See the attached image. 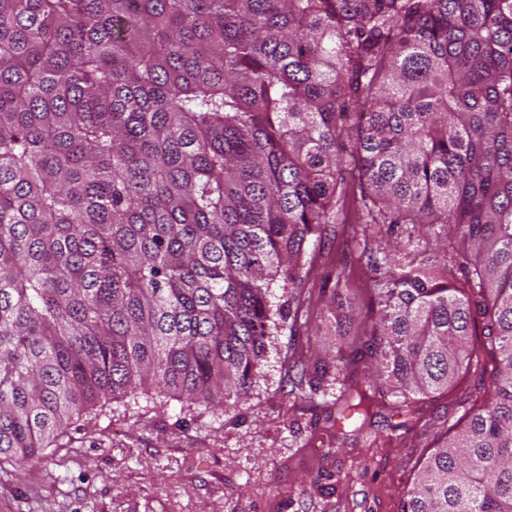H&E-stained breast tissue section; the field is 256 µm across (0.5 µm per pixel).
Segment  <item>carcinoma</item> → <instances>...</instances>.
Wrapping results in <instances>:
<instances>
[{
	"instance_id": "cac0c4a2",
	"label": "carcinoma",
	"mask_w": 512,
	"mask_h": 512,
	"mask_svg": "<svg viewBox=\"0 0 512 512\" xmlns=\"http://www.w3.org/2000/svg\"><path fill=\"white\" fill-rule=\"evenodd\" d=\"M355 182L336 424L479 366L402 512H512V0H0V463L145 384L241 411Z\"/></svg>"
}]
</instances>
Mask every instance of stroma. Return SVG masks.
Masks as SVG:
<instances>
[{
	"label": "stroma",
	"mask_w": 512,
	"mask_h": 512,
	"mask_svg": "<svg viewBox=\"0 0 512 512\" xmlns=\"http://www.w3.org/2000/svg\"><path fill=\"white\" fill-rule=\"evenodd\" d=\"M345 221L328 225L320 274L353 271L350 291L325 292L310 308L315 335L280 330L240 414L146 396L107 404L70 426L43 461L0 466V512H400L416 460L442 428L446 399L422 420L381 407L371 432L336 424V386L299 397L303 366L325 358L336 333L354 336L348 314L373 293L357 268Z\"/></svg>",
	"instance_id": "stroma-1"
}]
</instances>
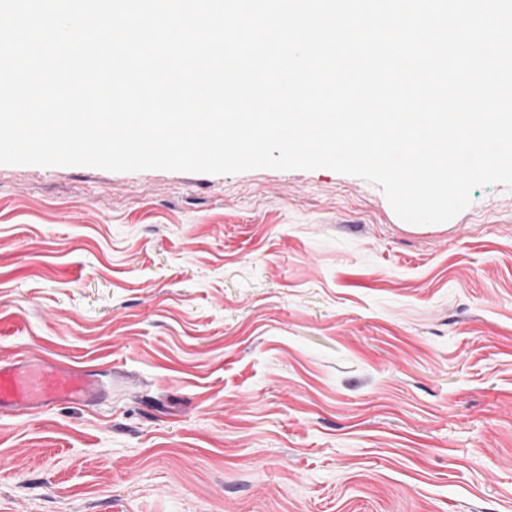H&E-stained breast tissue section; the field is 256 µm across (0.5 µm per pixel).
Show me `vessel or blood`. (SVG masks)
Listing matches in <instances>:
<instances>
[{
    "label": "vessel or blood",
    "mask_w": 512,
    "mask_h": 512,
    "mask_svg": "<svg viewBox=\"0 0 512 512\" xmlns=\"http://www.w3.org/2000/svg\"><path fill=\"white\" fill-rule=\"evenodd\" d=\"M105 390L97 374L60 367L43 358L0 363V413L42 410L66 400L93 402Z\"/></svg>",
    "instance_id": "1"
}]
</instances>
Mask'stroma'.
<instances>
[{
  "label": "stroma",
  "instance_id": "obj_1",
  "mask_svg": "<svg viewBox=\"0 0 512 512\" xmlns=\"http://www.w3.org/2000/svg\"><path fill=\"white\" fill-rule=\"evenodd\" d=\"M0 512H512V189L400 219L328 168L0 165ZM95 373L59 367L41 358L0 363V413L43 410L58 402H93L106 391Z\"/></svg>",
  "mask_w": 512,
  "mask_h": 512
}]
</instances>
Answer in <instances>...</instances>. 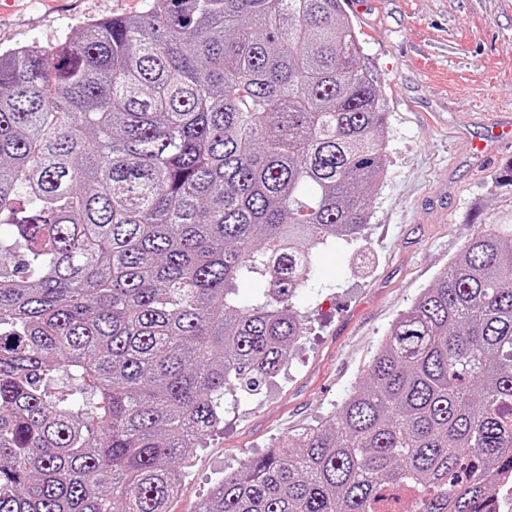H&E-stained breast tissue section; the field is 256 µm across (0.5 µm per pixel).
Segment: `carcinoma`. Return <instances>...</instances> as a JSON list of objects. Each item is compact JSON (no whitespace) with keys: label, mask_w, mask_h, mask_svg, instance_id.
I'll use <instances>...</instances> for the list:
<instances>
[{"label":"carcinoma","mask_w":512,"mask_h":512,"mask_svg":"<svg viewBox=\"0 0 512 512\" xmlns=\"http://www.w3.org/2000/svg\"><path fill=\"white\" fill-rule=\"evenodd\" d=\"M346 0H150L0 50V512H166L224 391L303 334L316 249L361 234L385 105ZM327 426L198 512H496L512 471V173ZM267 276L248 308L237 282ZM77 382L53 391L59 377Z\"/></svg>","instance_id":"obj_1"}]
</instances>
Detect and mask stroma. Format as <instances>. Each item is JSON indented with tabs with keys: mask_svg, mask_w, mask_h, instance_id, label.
..............................
Return precisely the lines of the records, starting with the line that holds "mask_h, mask_svg, instance_id." and ending with the last one.

[Solution for this exercise]
Segment: `carcinoma`. Return <instances>...</instances> as a JSON list of objects. Each item is compact JSON (no whitespace) with keys: label, mask_w, mask_h, mask_svg, instance_id.
I'll use <instances>...</instances> for the list:
<instances>
[{"label":"carcinoma","mask_w":512,"mask_h":512,"mask_svg":"<svg viewBox=\"0 0 512 512\" xmlns=\"http://www.w3.org/2000/svg\"><path fill=\"white\" fill-rule=\"evenodd\" d=\"M346 0H150L0 50V512H166L224 391L303 334L316 249L361 234L385 105ZM327 426L198 512H496L512 471V173ZM267 276L248 308L237 282ZM77 382L53 391L59 377Z\"/></svg>","instance_id":"obj_1"}]
</instances>
Detect and mask stroma. Format as <instances>. Each item is JSON indented with tabs with keys: mask_svg, mask_w, mask_h, instance_id, label.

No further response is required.